» **Problem to work on**
No picture belongs in the copy. Repeat each line below exactly.

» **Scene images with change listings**

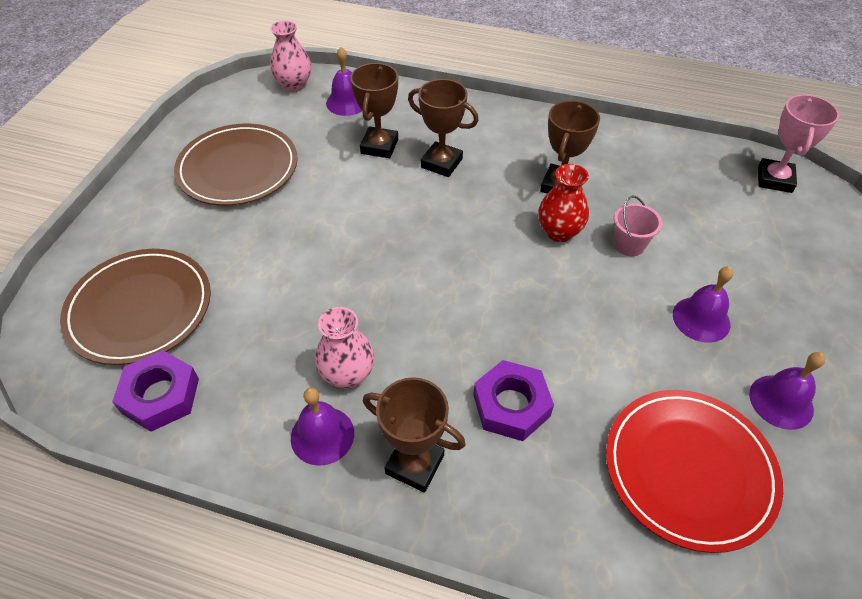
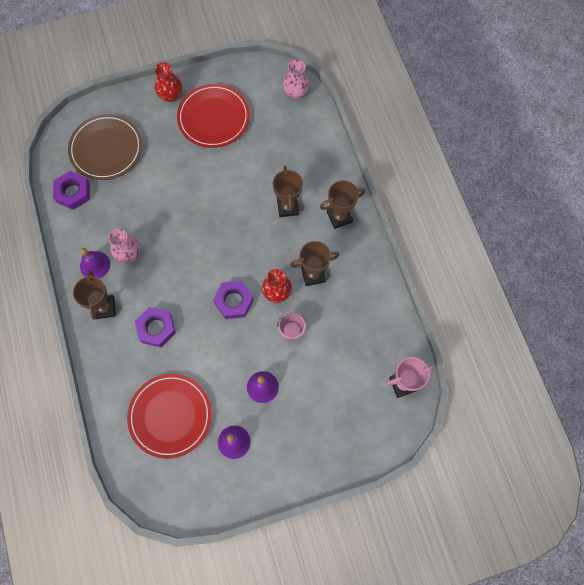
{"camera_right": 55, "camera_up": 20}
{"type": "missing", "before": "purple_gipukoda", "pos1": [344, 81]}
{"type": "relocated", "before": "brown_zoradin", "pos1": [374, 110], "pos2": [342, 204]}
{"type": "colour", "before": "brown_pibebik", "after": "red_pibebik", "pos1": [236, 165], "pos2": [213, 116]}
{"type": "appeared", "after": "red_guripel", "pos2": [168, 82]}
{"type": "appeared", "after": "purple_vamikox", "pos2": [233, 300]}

» **Answer section**
{"camera_right": 55, "camera_up": 20}
{"type": "missing", "before": "purple_gipukoda", "pos1": [344, 81]}
{"type": "relocated", "before": "brown_zoradin", "pos1": [374, 110], "pos2": [342, 204]}
{"type": "colour", "before": "brown_pibebik", "after": "red_pibebik", "pos1": [236, 165], "pos2": [213, 116]}
{"type": "appeared", "after": "red_guripel", "pos2": [168, 82]}
{"type": "appeared", "after": "purple_vamikox", "pos2": [233, 300]}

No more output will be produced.